PROBLEM DESCRIPTION:
Print word for word whatever lies between the first line of the material and the line holding "434 539 485)", both included, and omit all pictures.

PROVIDED RECORDS:
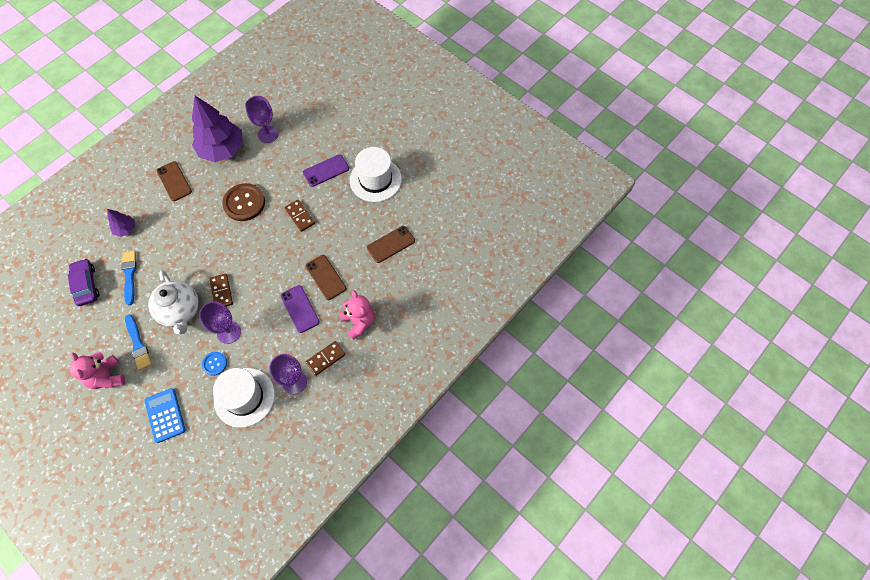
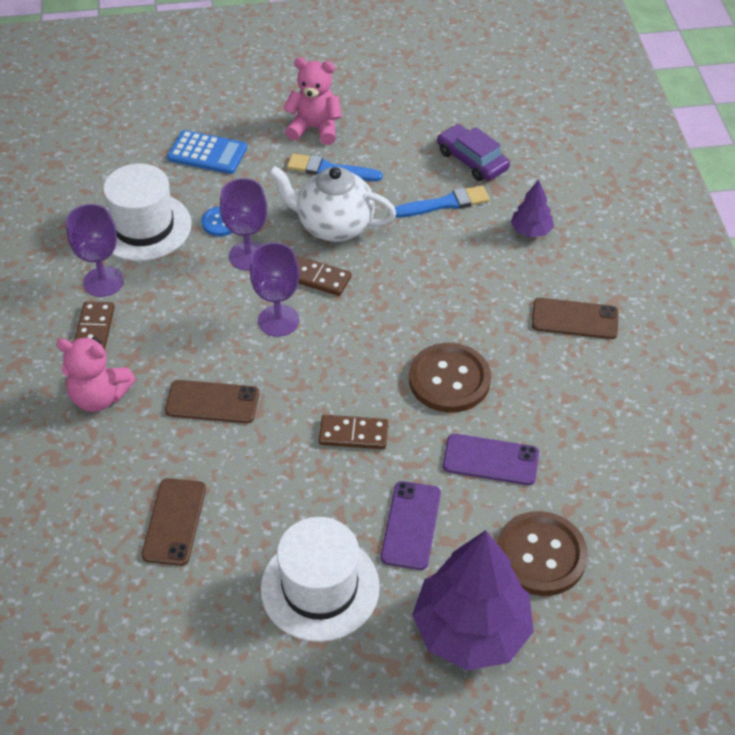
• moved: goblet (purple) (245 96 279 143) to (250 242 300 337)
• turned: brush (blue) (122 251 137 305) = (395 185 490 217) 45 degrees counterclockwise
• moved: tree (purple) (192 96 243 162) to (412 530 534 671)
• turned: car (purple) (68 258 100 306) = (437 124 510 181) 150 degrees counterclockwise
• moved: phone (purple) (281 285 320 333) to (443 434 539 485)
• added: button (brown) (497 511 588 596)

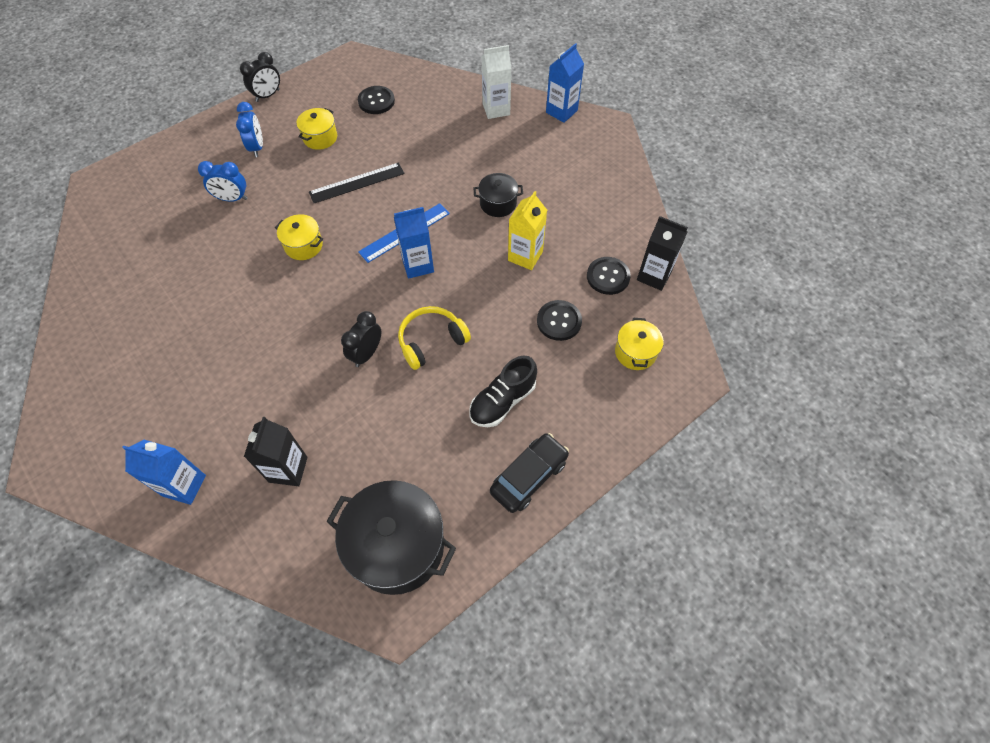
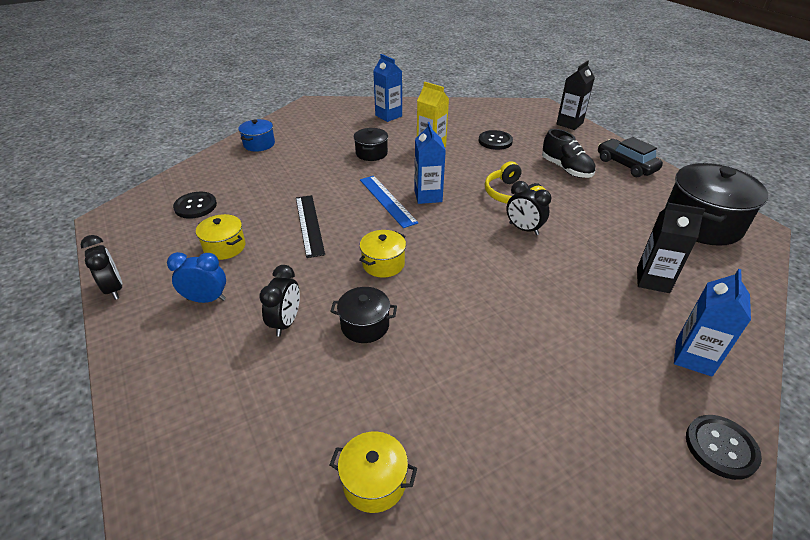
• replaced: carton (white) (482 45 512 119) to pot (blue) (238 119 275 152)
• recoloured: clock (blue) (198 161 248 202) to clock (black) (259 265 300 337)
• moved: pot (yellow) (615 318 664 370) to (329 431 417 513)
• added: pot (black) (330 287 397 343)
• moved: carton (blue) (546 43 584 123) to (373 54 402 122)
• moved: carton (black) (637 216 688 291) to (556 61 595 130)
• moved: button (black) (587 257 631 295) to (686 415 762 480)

SOLUTION FOR THIS EXERCISE:
• moved: goblet (purple) (245 96 279 143) to (250 242 300 337)
• turned: brush (blue) (122 251 137 305) = (395 185 490 217) 45 degrees counterclockwise
• moved: tree (purple) (192 96 243 162) to (412 530 534 671)
• turned: car (purple) (68 258 100 306) = (437 124 510 181) 150 degrees counterclockwise
• moved: phone (purple) (281 285 320 333) to (443 434 539 485)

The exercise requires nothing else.